* TASK STATEMENT: Copy the data below exactly, omitting any picture it contains.

Content revision data:
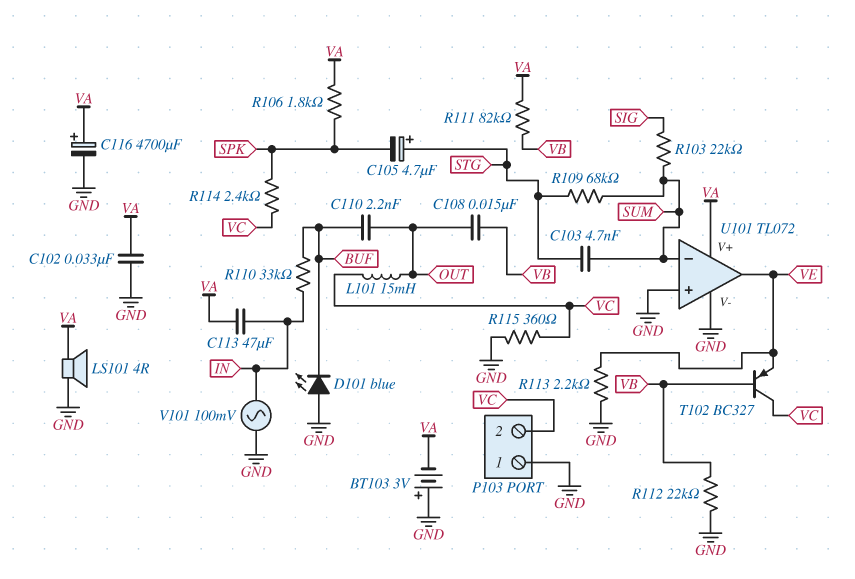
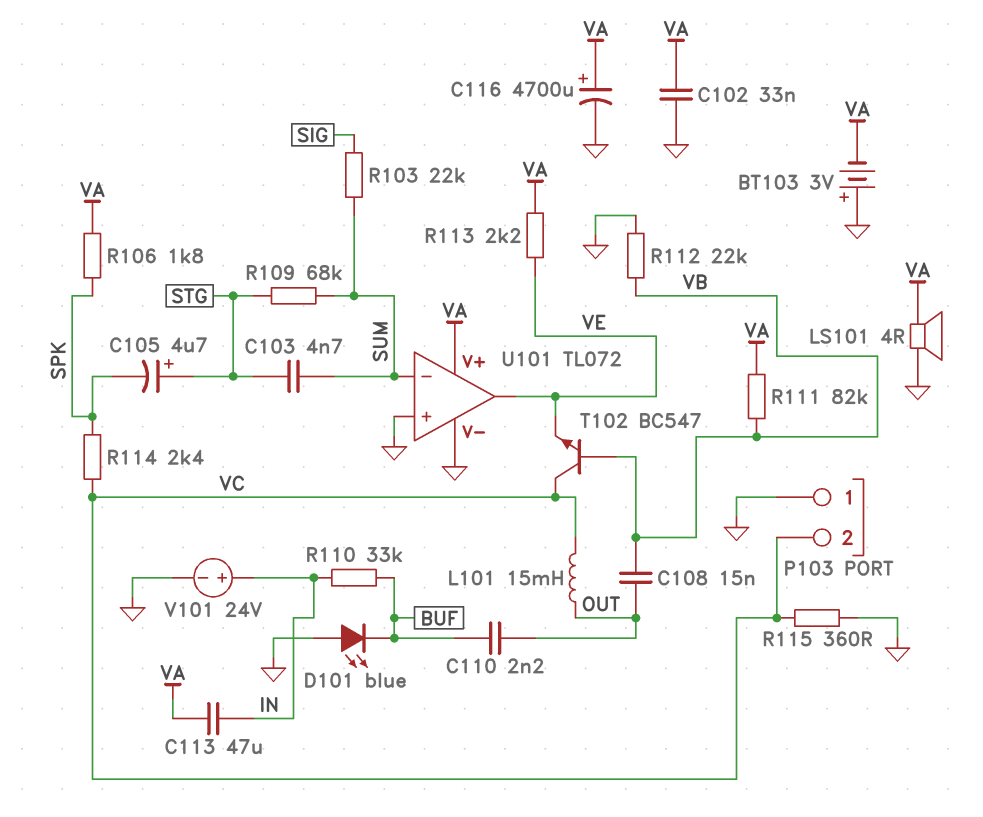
R113: 2.2k (GND, VE) -> 2.2k (VA, VE)
T102: PNP BC327 (B VB, C VC, E VE) -> NPN BC547 (B VB, C VC, E VE)
V101: AC 100mV (GND, IN) -> 24V (plus IN, minus GND)

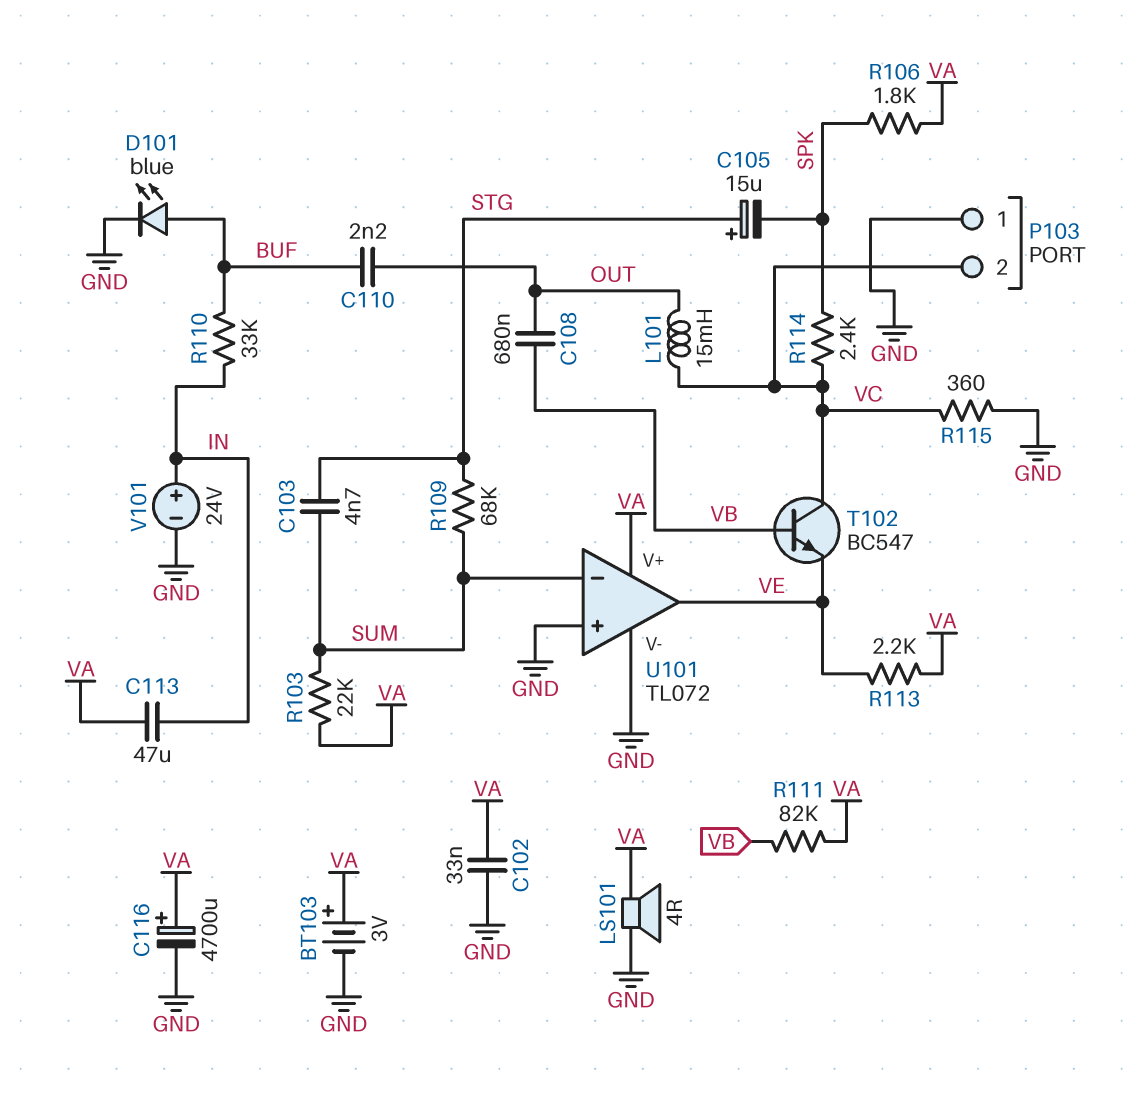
BT103: 3V (plus GND, minus VA) -> 3V (plus VA, minus GND)
C105: 4.7uF (plus STG, minus SPK) -> 15uF (plus STG, minus SPK)
C108: 15nF (OUT, VB) -> 680nF (OUT, VB)
D101: LED blue (A GND, K BUF) -> LED blue (A BUF, K GND)
R103: 22k (SIG, SUM) -> 22k (SUM, VA)
R112: 22k (GND, VB) -> none

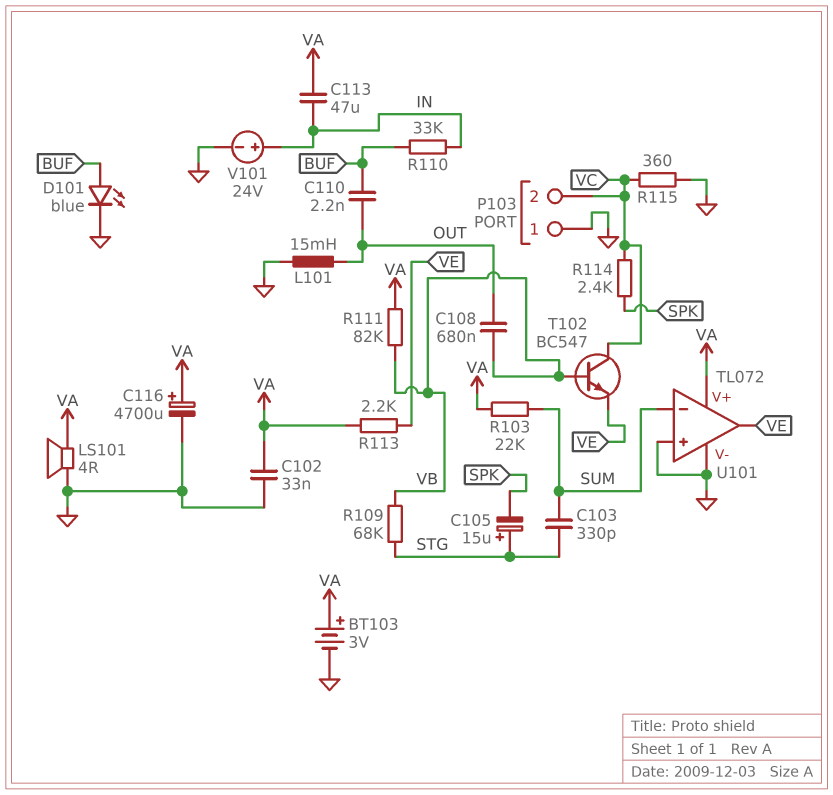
C103: 4.7nF (STG, SUM) -> 330pF (STG, SUM)
L101: 15mH (OUT, VC) -> 15mH (GND, OUT)
R106: 1.8k (SPK, VA) -> none
R109: 68k (STG, SUM) -> 68k (STG, VB)

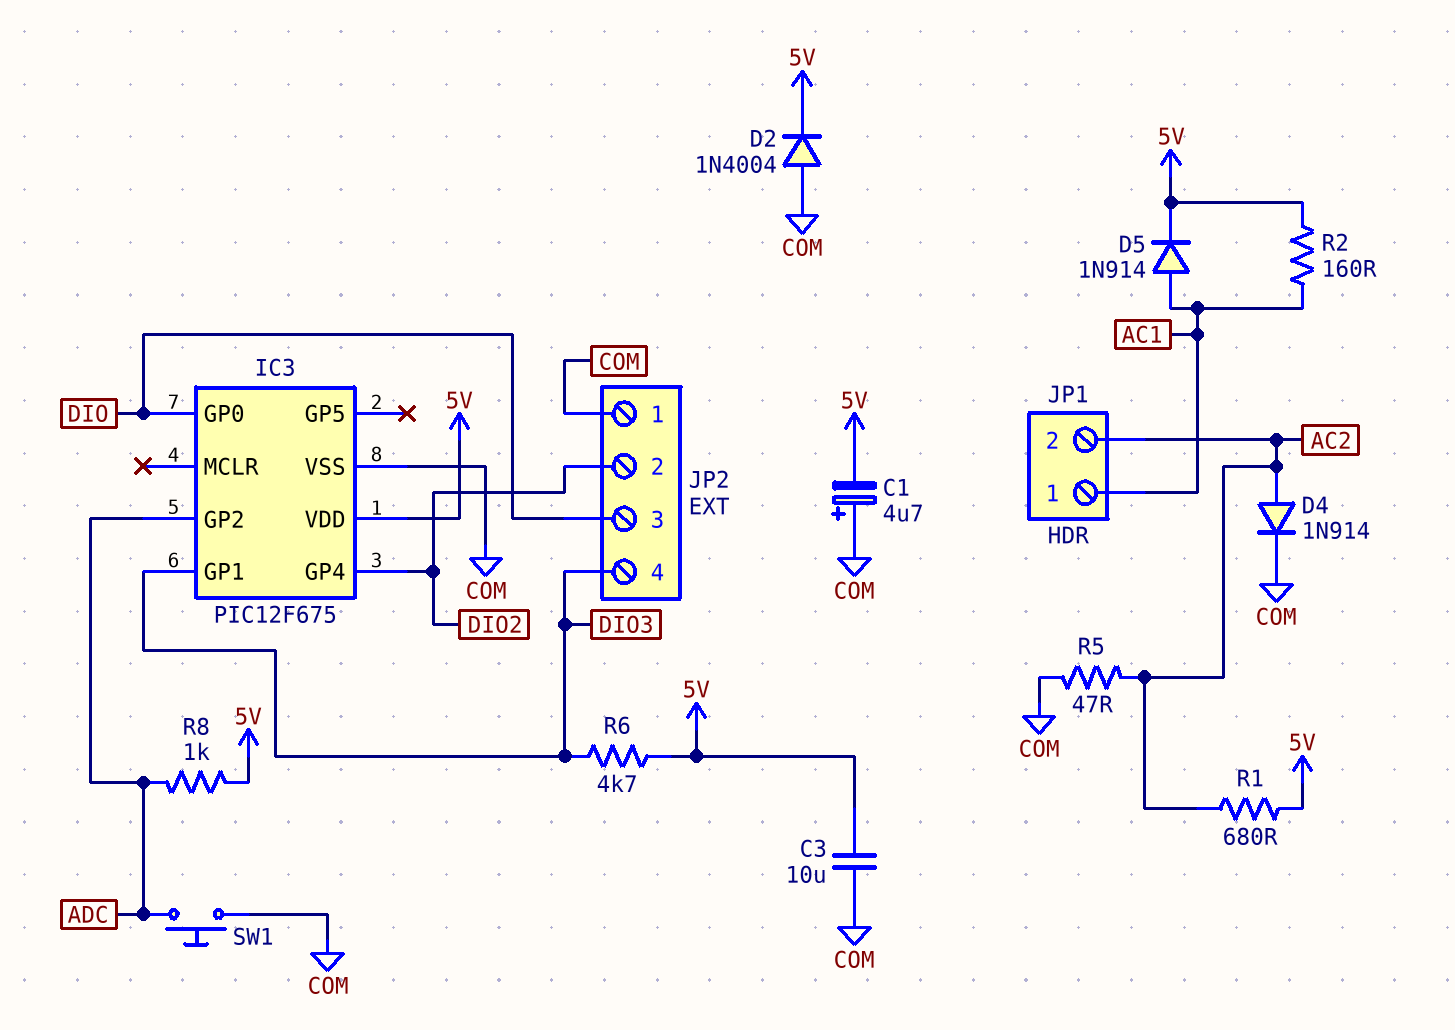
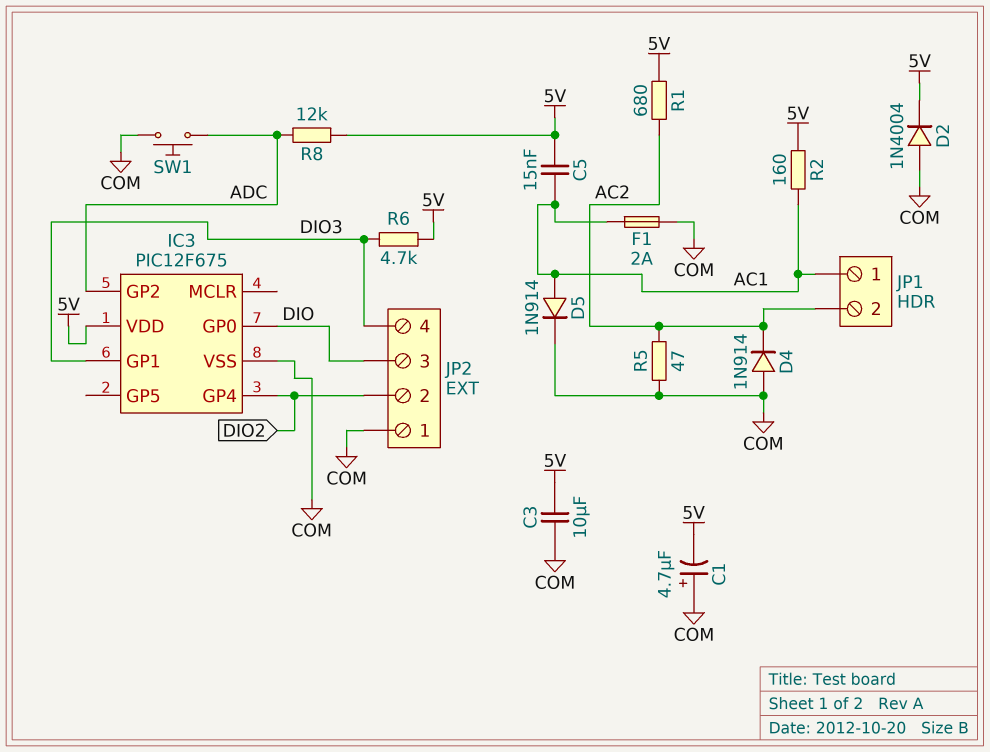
C5: none -> 15nF (5V, AC1)
D4: diode 1N914 (A AC2, K COM) -> diode 1N914 (A COM, K AC2)
D5: diode 1N914 (A AC1, K 5V) -> diode 1N914 (A AC1, K COM)
F1: none -> 2A (AC1, COM)
R8: 1k (5V, ADC) -> 12k (5V, ADC)

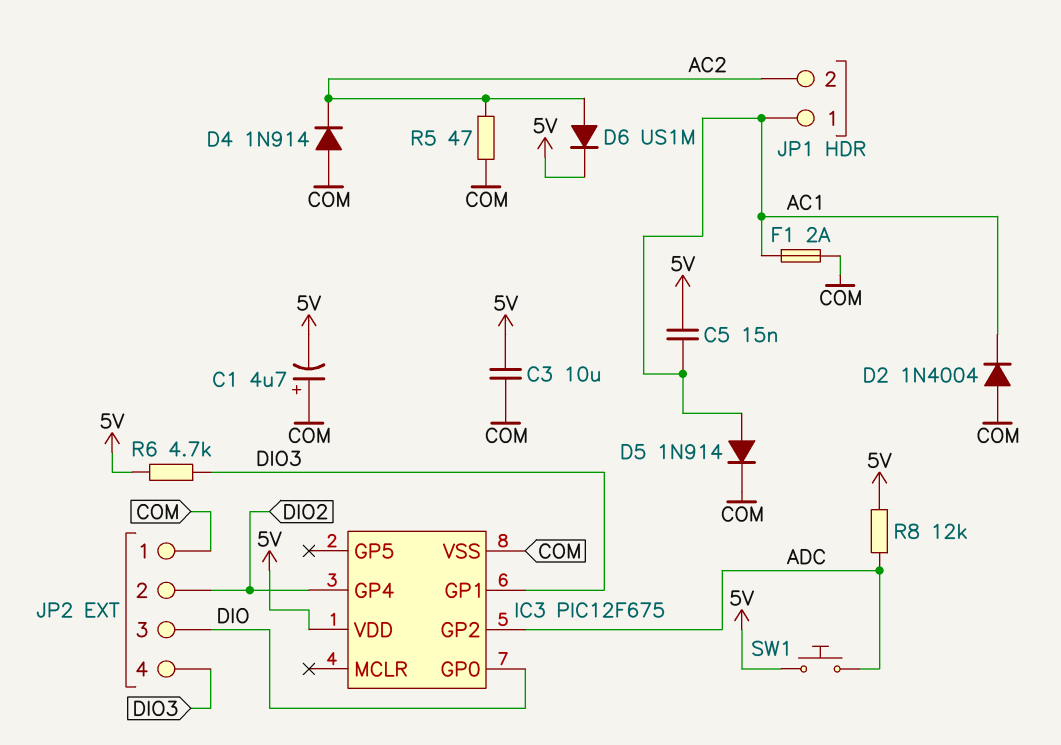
D2: diode 1N4004 (A COM, K 5V) -> diode 1N4004 (A COM, K AC1)
D6: none -> diode US1M (A AC2, K 5V)
R1: 680 (5V, AC2) -> none
R2: 160 (5V, AC1) -> none
SW1: button (ADC, COM) -> button (5V, ADC)

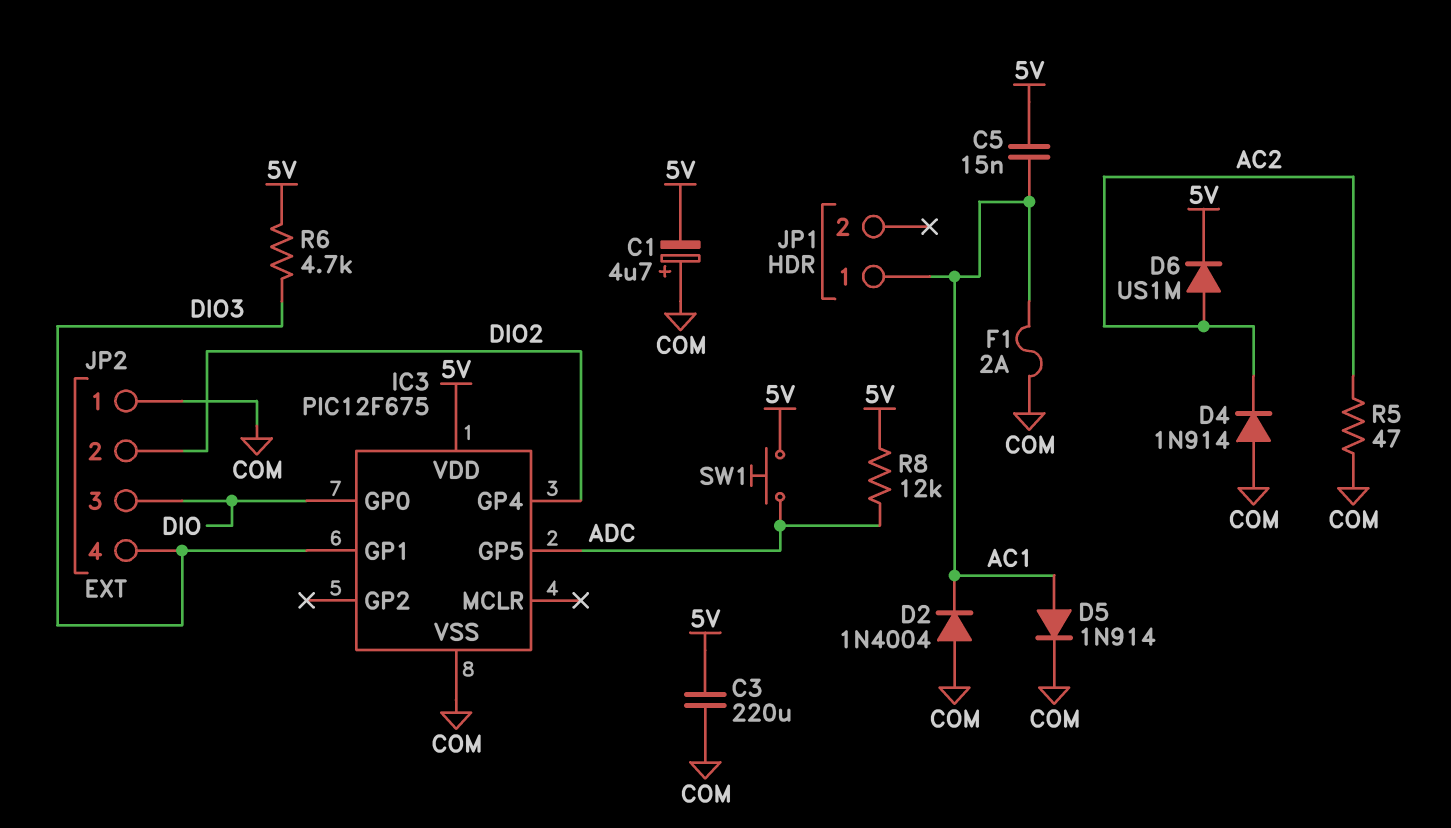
C3: 10uF (5V, COM) -> 220uF (5V, COM)
IC3 pin GP2: ADC -> none
IC3 pin GP5: none -> ADC
JP1 pin 2: AC2 -> none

* OUTPUT:
R113: 2.2k (GND, VE) -> 2.2k (VA, VE)
T102: PNP BC327 (B VB, C VC, E VE) -> NPN BC547 (B VB, C VC, E VE)
V101: AC 100mV (GND, IN) -> 24V (plus IN, minus GND)

BT103: 3V (plus GND, minus VA) -> 3V (plus VA, minus GND)
C105: 4.7uF (plus STG, minus SPK) -> 15uF (plus STG, minus SPK)
C108: 15nF (OUT, VB) -> 680nF (OUT, VB)
D101: LED blue (A GND, K BUF) -> LED blue (A BUF, K GND)
R103: 22k (SIG, SUM) -> 22k (SUM, VA)
R112: 22k (GND, VB) -> none

C103: 4.7nF (STG, SUM) -> 330pF (STG, SUM)
L101: 15mH (OUT, VC) -> 15mH (GND, OUT)
R106: 1.8k (SPK, VA) -> none
R109: 68k (STG, SUM) -> 68k (STG, VB)

C5: none -> 15nF (5V, AC1)
D4: diode 1N914 (A AC2, K COM) -> diode 1N914 (A COM, K AC2)
D5: diode 1N914 (A AC1, K 5V) -> diode 1N914 (A AC1, K COM)
F1: none -> 2A (AC1, COM)
R8: 1k (5V, ADC) -> 12k (5V, ADC)

D2: diode 1N4004 (A COM, K 5V) -> diode 1N4004 (A COM, K AC1)
D6: none -> diode US1M (A AC2, K 5V)
R1: 680 (5V, AC2) -> none
R2: 160 (5V, AC1) -> none
SW1: button (ADC, COM) -> button (5V, ADC)

C3: 10uF (5V, COM) -> 220uF (5V, COM)
IC3 pin GP2: ADC -> none
IC3 pin GP5: none -> ADC
JP1 pin 2: AC2 -> none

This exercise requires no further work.